Detected change data:

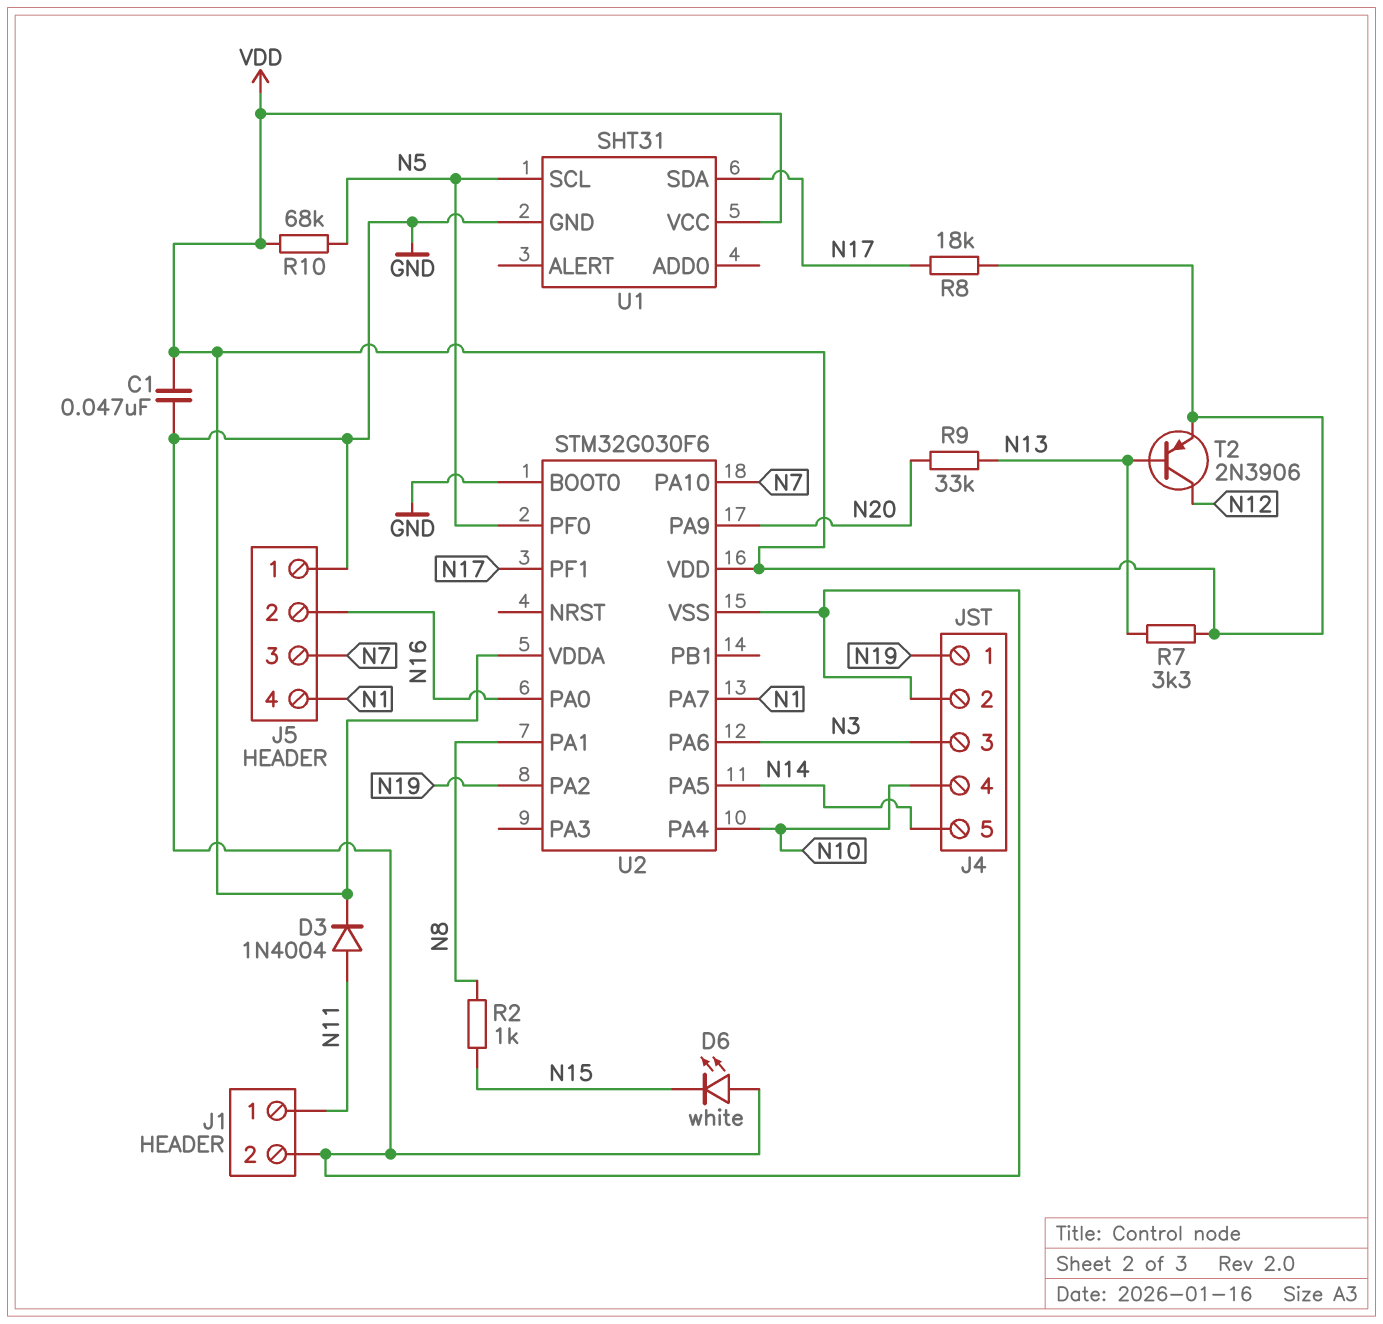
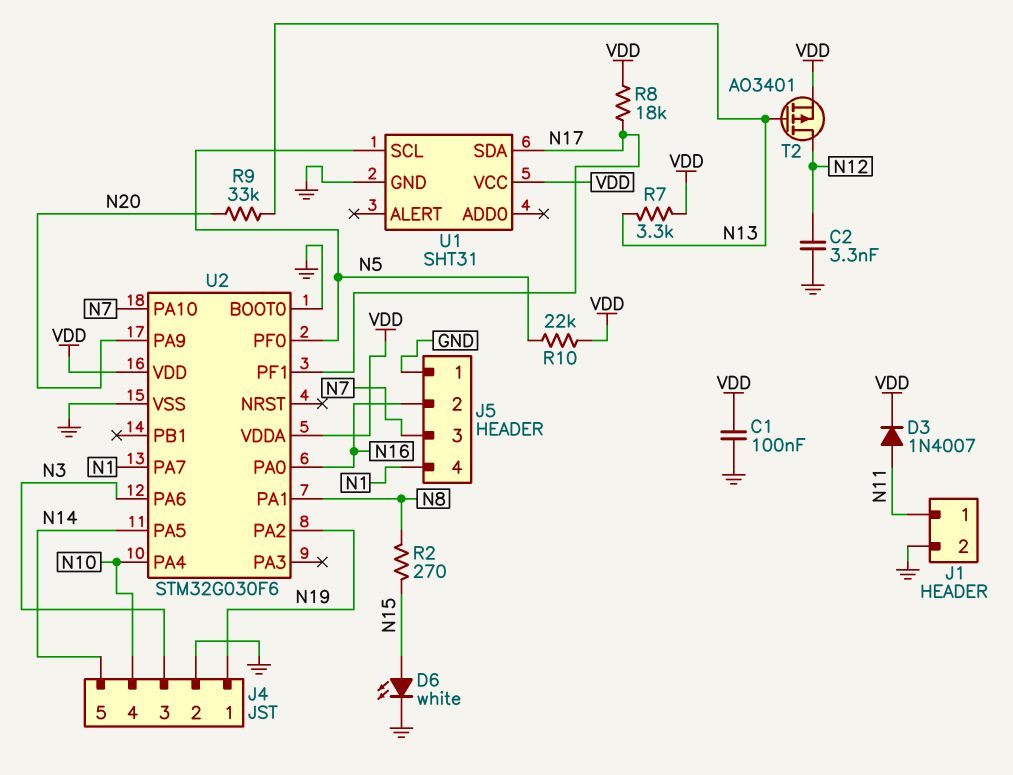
C1: 47nF (GND, VDD) -> 100nF (GND, VDD)
C2: none -> 3.3nF (GND, N12)
D3: diode 1N4004 (A N11, K VDD) -> diode 1N4007 (A N11, K VDD)
D6: LED white (A GND, K N15) -> LED white (A N15, K GND)
R2: 1k (N8, N15) -> 270 (N8, N15)
R10: 68k (N5, VDD) -> 22k (N5, VDD)
T2: PNP 2N3906 (B N13, C N12, E VDD) -> PMOS AO3401 (G N13, D N12, S VDD)

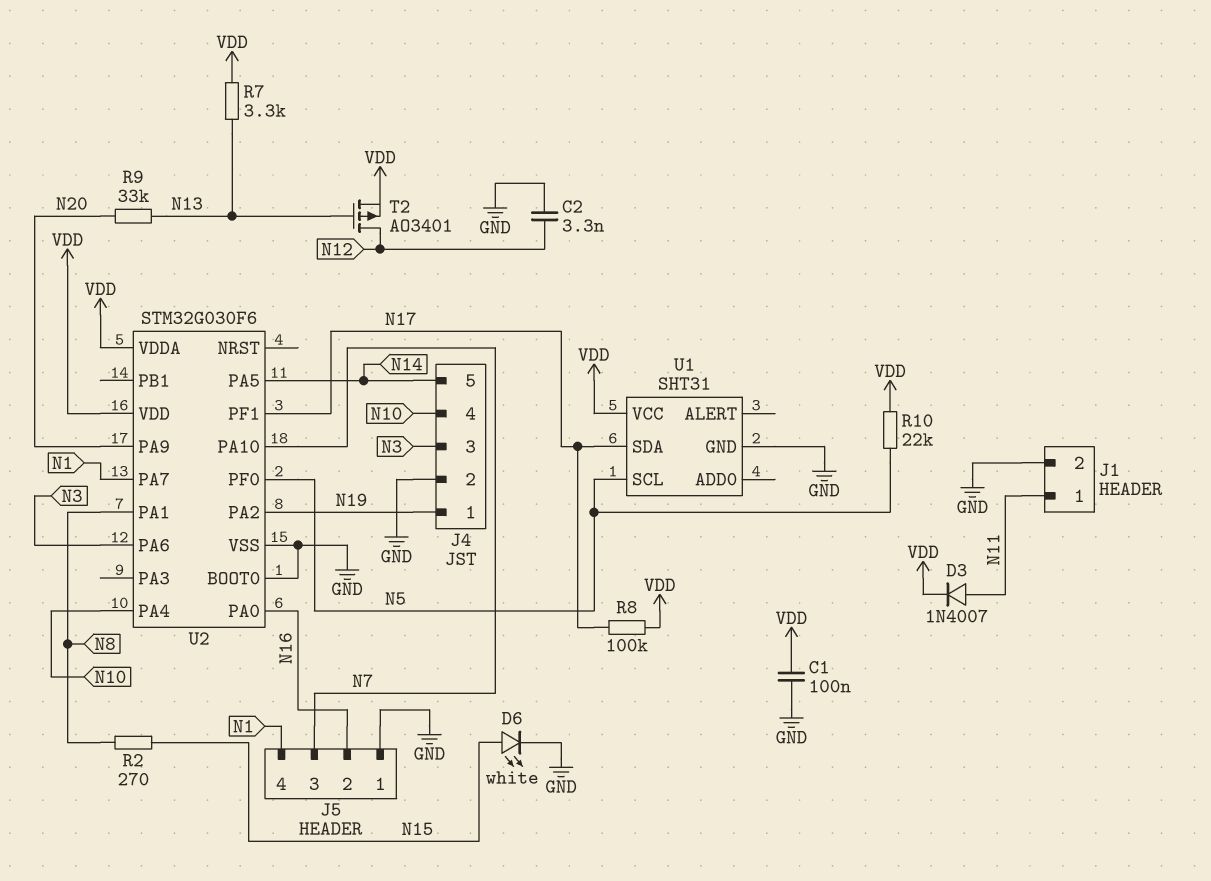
R8: 18k (N17, VDD) -> 100k (N17, VDD)

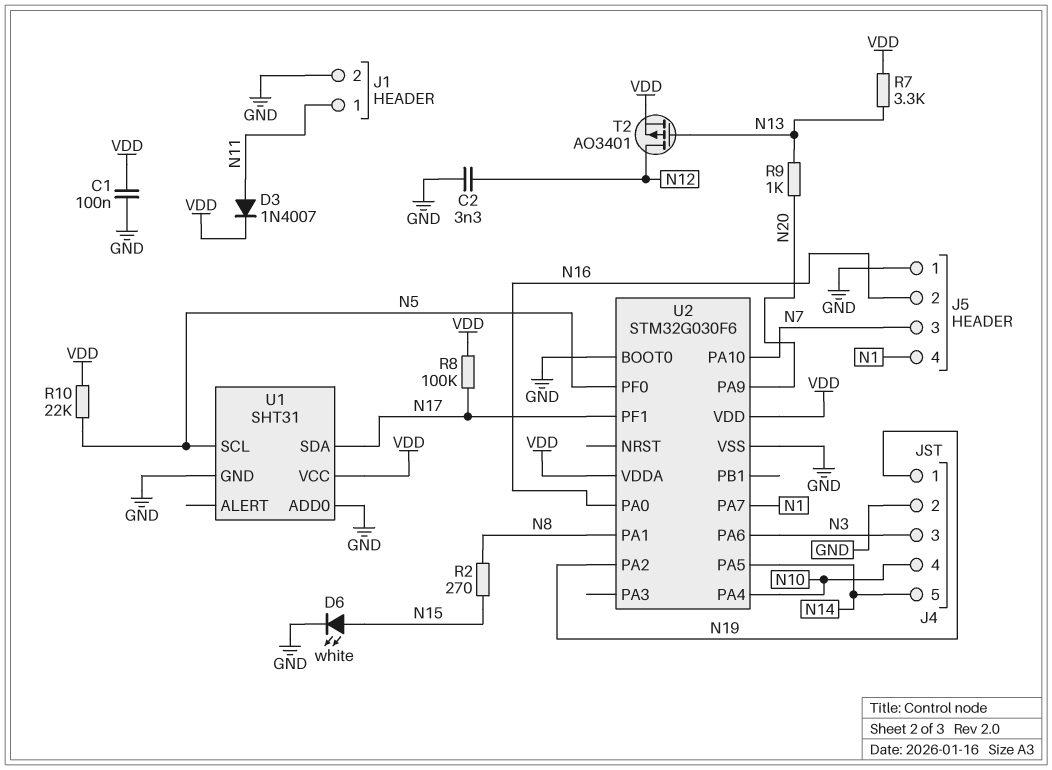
R9: 33k (N13, N20) -> 1k (N13, N20)
U1 pin ADD0: none -> GND

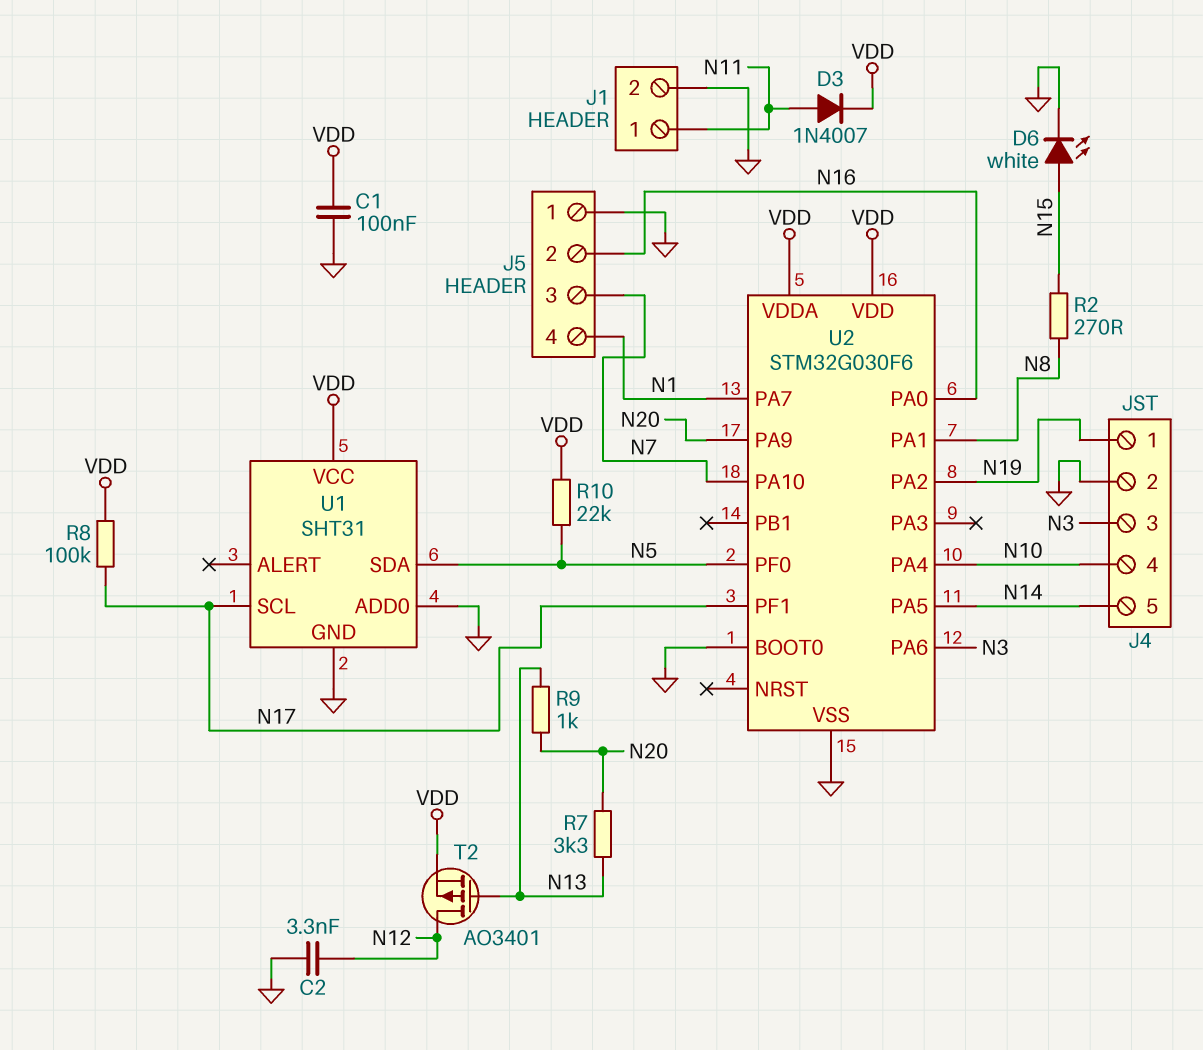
R7: 3.3k (N13, VDD) -> 3.3k (N13, N20)
U1 pin SCL: N5 -> N17
U1 pin SDA: N17 -> N5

### PROBLEM DESCRIPTION
Copy each line above that contains the word "none".

### WRITTEN RESPONSE
C2: none -> 3.3nF (GND, N12)
U1 pin ADD0: none -> GND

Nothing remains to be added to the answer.